_TASK BRIEF_
Counting only lines that contain "schottky", how many are there in the records below? Give the figure alone.

------ DATASET CONTENT ------

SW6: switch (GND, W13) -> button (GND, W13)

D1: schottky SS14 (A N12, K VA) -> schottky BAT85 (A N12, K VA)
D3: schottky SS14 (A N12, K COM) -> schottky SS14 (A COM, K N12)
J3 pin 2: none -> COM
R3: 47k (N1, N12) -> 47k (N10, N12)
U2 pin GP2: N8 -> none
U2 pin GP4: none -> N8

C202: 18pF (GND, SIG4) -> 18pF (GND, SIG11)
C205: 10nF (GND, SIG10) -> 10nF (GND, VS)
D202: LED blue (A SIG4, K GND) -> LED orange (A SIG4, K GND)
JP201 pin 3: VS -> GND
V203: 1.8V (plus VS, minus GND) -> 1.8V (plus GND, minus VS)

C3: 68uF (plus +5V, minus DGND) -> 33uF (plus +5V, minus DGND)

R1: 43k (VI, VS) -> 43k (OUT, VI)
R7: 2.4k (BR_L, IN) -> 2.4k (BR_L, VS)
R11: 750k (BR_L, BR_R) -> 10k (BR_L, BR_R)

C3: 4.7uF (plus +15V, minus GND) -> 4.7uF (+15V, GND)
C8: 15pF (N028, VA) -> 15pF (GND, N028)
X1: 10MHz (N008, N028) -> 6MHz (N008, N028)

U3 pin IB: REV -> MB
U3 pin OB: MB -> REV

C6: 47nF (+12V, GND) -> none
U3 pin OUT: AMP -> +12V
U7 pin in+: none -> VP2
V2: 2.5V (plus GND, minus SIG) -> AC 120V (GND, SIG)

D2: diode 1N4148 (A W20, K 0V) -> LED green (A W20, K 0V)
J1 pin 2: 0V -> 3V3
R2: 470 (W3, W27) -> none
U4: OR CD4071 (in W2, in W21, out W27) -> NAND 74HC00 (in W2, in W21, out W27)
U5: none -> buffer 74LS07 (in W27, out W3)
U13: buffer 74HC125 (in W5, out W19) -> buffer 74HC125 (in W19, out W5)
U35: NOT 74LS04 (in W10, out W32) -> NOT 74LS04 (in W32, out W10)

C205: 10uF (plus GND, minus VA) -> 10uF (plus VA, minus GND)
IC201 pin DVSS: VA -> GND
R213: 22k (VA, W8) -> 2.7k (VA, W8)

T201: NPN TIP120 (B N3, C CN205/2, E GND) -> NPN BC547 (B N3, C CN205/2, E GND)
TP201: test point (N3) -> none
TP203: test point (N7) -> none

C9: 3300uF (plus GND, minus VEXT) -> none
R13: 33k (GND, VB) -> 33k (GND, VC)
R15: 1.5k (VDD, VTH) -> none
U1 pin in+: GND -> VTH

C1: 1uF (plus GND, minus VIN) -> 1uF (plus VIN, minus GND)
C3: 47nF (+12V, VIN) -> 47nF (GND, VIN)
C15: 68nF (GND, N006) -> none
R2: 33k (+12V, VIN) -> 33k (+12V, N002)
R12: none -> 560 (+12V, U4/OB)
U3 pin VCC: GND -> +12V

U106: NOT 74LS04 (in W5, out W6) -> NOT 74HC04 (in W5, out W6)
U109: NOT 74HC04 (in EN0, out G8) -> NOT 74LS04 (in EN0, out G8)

------

_RESPONSE BOX_
2